▶ _Excerpted data_:

★ ★ ★ ★

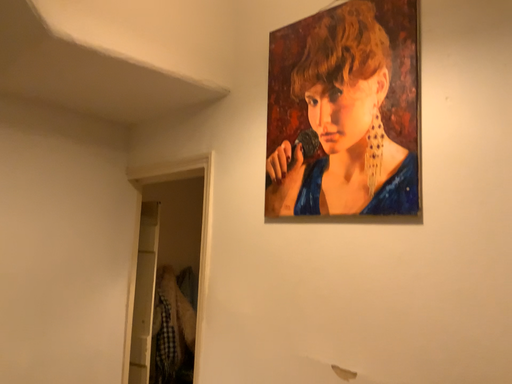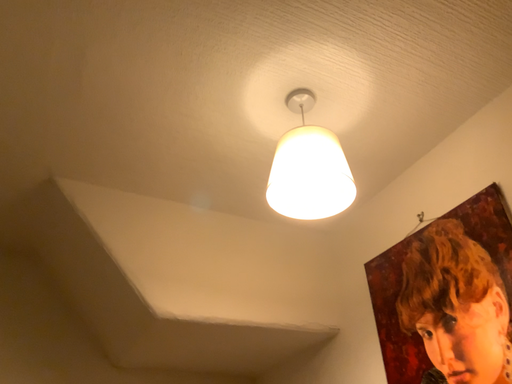
Question: Which way did the camera rotate in the video?

Choices:
 (A) rotated left
 (B) rotated right

Answer: (A)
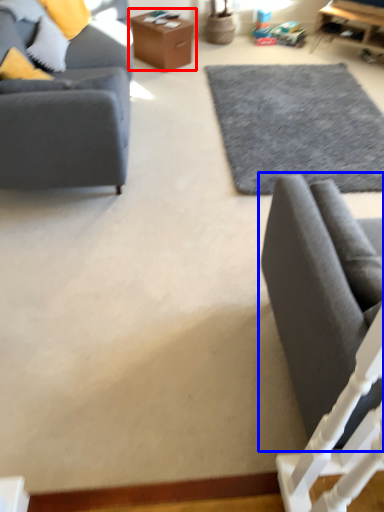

★ ★ ★ ★

▶ _What to work on_: Write out the items again, swapping each "rotated" for "turned" and leaving everything else as it is. Omit the pictures.

▶ _Written solution_:
Question: Which way did the camera rotate in the video?

Choices:
 (A) turned left
 (B) turned right

Answer: (A)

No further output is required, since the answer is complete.